▶ _Dataset_
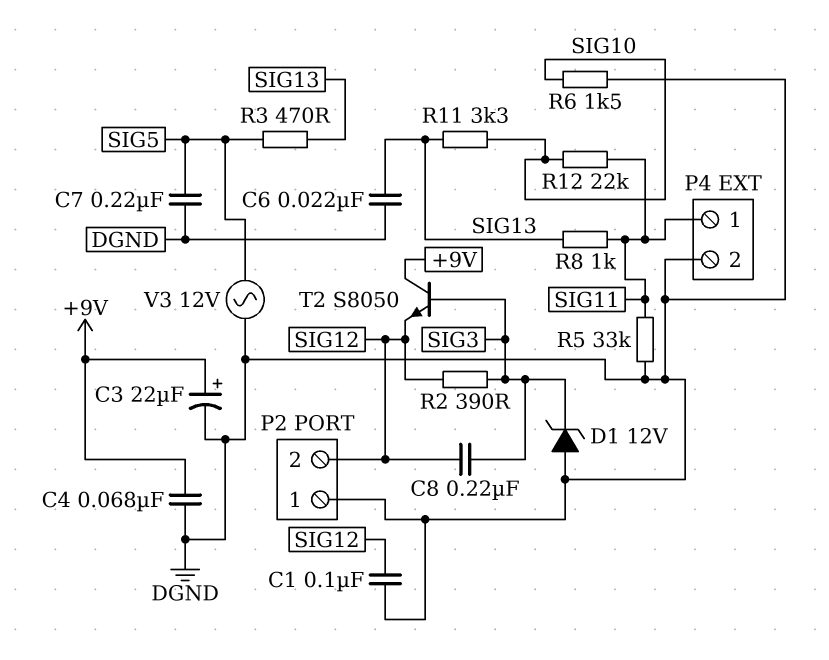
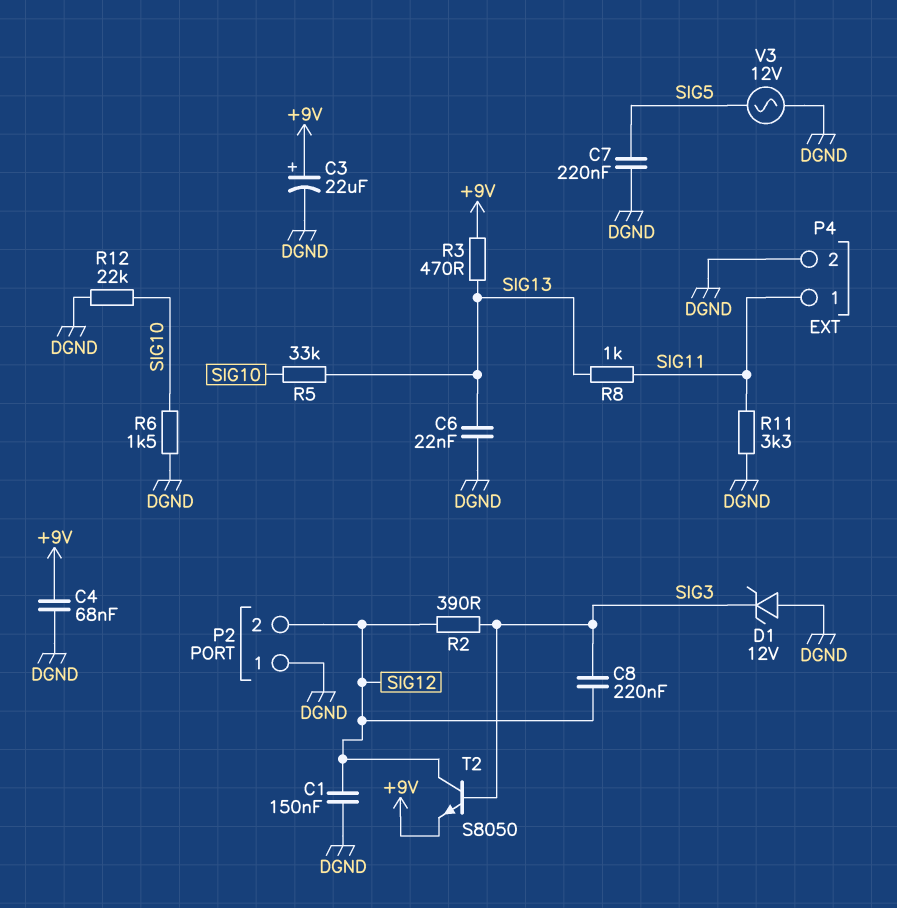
C1: 100nF (DGND, SIG12) -> 150nF (DGND, SIG12)
R3: 470 (SIG5, SIG13) -> 470 (+9V, SIG13)
R5: 33k (DGND, SIG11) -> 33k (SIG10, SIG13)
R11: 3.3k (SIG10, SIG13) -> 3.3k (DGND, SIG11)
R12: 22k (SIG10, SIG11) -> 22k (DGND, SIG10)
T2: NPN S8050 (B SIG3, C +9V, E SIG12) -> NPN S8050 (B SIG3, C SIG12, E +9V)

▶ _Work to be completed_
The data must be repeated exactly. Any pictures in it are to be left out.

▶ _Reply_
C1: 100nF (DGND, SIG12) -> 150nF (DGND, SIG12)
R3: 470 (SIG5, SIG13) -> 470 (+9V, SIG13)
R5: 33k (DGND, SIG11) -> 33k (SIG10, SIG13)
R11: 3.3k (SIG10, SIG13) -> 3.3k (DGND, SIG11)
R12: 22k (SIG10, SIG11) -> 22k (DGND, SIG10)
T2: NPN S8050 (B SIG3, C +9V, E SIG12) -> NPN S8050 (B SIG3, C SIG12, E +9V)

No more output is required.